• [Brief]
Each line of the data needs to be transcribed exactly.

::: Stored data

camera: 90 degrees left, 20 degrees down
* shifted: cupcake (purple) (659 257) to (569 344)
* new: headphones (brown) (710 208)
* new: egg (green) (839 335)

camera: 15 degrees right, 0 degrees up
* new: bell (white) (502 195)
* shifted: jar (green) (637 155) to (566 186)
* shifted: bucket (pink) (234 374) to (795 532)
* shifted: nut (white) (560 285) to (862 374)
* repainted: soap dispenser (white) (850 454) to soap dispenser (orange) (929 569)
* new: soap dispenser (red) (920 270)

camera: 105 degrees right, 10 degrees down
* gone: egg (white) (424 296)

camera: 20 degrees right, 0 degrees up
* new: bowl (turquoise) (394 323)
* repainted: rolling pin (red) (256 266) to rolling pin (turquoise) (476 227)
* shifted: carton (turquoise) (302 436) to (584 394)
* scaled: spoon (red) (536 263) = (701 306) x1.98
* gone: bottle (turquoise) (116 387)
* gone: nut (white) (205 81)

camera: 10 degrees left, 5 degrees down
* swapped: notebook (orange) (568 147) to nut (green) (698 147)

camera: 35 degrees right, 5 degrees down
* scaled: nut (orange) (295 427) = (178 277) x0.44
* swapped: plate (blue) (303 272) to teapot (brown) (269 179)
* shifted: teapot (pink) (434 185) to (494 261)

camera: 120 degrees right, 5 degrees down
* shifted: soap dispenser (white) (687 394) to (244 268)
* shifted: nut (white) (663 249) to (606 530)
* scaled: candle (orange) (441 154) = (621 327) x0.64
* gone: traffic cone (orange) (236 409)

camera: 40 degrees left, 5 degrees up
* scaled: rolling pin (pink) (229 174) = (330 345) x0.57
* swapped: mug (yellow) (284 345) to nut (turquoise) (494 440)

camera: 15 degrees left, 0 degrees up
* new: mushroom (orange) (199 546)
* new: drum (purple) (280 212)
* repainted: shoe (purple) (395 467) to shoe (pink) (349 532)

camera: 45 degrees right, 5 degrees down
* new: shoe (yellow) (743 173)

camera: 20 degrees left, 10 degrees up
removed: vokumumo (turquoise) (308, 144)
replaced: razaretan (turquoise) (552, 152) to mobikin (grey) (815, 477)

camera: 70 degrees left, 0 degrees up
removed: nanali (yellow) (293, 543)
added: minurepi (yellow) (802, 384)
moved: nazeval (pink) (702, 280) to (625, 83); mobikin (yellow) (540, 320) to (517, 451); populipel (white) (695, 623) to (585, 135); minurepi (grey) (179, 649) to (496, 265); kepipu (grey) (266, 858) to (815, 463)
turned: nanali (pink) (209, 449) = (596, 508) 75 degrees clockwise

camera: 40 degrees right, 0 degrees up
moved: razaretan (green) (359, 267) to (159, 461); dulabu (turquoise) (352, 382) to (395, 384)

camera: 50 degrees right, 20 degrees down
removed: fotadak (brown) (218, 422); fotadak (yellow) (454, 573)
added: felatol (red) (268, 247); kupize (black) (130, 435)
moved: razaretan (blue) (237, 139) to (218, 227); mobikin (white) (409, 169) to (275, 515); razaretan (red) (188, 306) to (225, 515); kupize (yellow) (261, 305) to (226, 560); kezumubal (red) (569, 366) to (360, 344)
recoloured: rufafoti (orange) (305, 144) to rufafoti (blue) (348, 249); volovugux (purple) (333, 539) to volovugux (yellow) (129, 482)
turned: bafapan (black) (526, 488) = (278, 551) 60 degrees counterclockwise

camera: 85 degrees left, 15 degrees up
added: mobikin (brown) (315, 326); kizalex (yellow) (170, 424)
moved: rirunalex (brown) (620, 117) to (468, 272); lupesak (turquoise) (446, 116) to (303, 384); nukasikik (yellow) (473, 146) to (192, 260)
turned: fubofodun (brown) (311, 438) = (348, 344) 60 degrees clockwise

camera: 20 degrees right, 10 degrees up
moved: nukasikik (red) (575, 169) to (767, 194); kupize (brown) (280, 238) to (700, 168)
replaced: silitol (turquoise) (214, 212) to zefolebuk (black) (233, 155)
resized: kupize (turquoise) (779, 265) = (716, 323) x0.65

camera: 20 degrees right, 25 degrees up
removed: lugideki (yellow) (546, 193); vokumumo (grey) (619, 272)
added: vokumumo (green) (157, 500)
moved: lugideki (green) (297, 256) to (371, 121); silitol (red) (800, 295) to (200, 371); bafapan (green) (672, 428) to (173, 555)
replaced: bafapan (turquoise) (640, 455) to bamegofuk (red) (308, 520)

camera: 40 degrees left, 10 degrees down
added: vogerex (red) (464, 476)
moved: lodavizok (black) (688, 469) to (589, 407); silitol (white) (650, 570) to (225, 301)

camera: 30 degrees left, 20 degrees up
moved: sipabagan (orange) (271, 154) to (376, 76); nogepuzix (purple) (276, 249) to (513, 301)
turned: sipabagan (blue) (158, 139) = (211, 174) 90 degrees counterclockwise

::::::

• [Response]
camera: 90 degrees left, 20 degrees down
* shifted: cupcake (purple) (659 257) to (569 344)
* new: headphones (brown) (710 208)
* new: egg (green) (839 335)

camera: 15 degrees right, 0 degrees up
* new: bell (white) (502 195)
* shifted: jar (green) (637 155) to (566 186)
* shifted: bucket (pink) (234 374) to (795 532)
* shifted: nut (white) (560 285) to (862 374)
* repainted: soap dispenser (white) (850 454) to soap dispenser (orange) (929 569)
* new: soap dispenser (red) (920 270)

camera: 105 degrees right, 10 degrees down
* gone: egg (white) (424 296)

camera: 20 degrees right, 0 degrees up
* new: bowl (turquoise) (394 323)
* repainted: rolling pin (red) (256 266) to rolling pin (turquoise) (476 227)
* shifted: carton (turquoise) (302 436) to (584 394)
* scaled: spoon (red) (536 263) = (701 306) x1.98
* gone: bottle (turquoise) (116 387)
* gone: nut (white) (205 81)

camera: 10 degrees left, 5 degrees down
* swapped: notebook (orange) (568 147) to nut (green) (698 147)

camera: 35 degrees right, 5 degrees down
* scaled: nut (orange) (295 427) = (178 277) x0.44
* swapped: plate (blue) (303 272) to teapot (brown) (269 179)
* shifted: teapot (pink) (434 185) to (494 261)

camera: 120 degrees right, 5 degrees down
* shifted: soap dispenser (white) (687 394) to (244 268)
* shifted: nut (white) (663 249) to (606 530)
* scaled: candle (orange) (441 154) = (621 327) x0.64
* gone: traffic cone (orange) (236 409)

camera: 40 degrees left, 5 degrees up
* scaled: rolling pin (pink) (229 174) = (330 345) x0.57
* swapped: mug (yellow) (284 345) to nut (turquoise) (494 440)

camera: 15 degrees left, 0 degrees up
* new: mushroom (orange) (199 546)
* new: drum (purple) (280 212)
* repainted: shoe (purple) (395 467) to shoe (pink) (349 532)

camera: 45 degrees right, 5 degrees down
* new: shoe (yellow) (743 173)

camera: 20 degrees left, 10 degrees up
removed: vokumumo (turquoise) (308, 144)
replaced: razaretan (turquoise) (552, 152) to mobikin (grey) (815, 477)

camera: 70 degrees left, 0 degrees up
removed: nanali (yellow) (293, 543)
added: minurepi (yellow) (802, 384)
moved: nazeval (pink) (702, 280) to (625, 83); mobikin (yellow) (540, 320) to (517, 451); populipel (white) (695, 623) to (585, 135); minurepi (grey) (179, 649) to (496, 265); kepipu (grey) (266, 858) to (815, 463)
turned: nanali (pink) (209, 449) = (596, 508) 75 degrees clockwise

camera: 40 degrees right, 0 degrees up
moved: razaretan (green) (359, 267) to (159, 461); dulabu (turquoise) (352, 382) to (395, 384)

camera: 50 degrees right, 20 degrees down
removed: fotadak (brown) (218, 422); fotadak (yellow) (454, 573)
added: felatol (red) (268, 247); kupize (black) (130, 435)
moved: razaretan (blue) (237, 139) to (218, 227); mobikin (white) (409, 169) to (275, 515); razaretan (red) (188, 306) to (225, 515); kupize (yellow) (261, 305) to (226, 560); kezumubal (red) (569, 366) to (360, 344)
recoloured: rufafoti (orange) (305, 144) to rufafoti (blue) (348, 249); volovugux (purple) (333, 539) to volovugux (yellow) (129, 482)
turned: bafapan (black) (526, 488) = (278, 551) 60 degrees counterclockwise

camera: 85 degrees left, 15 degrees up
added: mobikin (brown) (315, 326); kizalex (yellow) (170, 424)
moved: rirunalex (brown) (620, 117) to (468, 272); lupesak (turquoise) (446, 116) to (303, 384); nukasikik (yellow) (473, 146) to (192, 260)
turned: fubofodun (brown) (311, 438) = (348, 344) 60 degrees clockwise

camera: 20 degrees right, 10 degrees up
moved: nukasikik (red) (575, 169) to (767, 194); kupize (brown) (280, 238) to (700, 168)
replaced: silitol (turquoise) (214, 212) to zefolebuk (black) (233, 155)
resized: kupize (turquoise) (779, 265) = (716, 323) x0.65

camera: 20 degrees right, 25 degrees up
removed: lugideki (yellow) (546, 193); vokumumo (grey) (619, 272)
added: vokumumo (green) (157, 500)
moved: lugideki (green) (297, 256) to (371, 121); silitol (red) (800, 295) to (200, 371); bafapan (green) (672, 428) to (173, 555)
replaced: bafapan (turquoise) (640, 455) to bamegofuk (red) (308, 520)

camera: 40 degrees left, 10 degrees down
added: vogerex (red) (464, 476)
moved: lodavizok (black) (688, 469) to (589, 407); silitol (white) (650, 570) to (225, 301)

camera: 30 degrees left, 20 degrees up
moved: sipabagan (orange) (271, 154) to (376, 76); nogepuzix (purple) (276, 249) to (513, 301)
turned: sipabagan (blue) (158, 139) = (211, 174) 90 degrees counterclockwise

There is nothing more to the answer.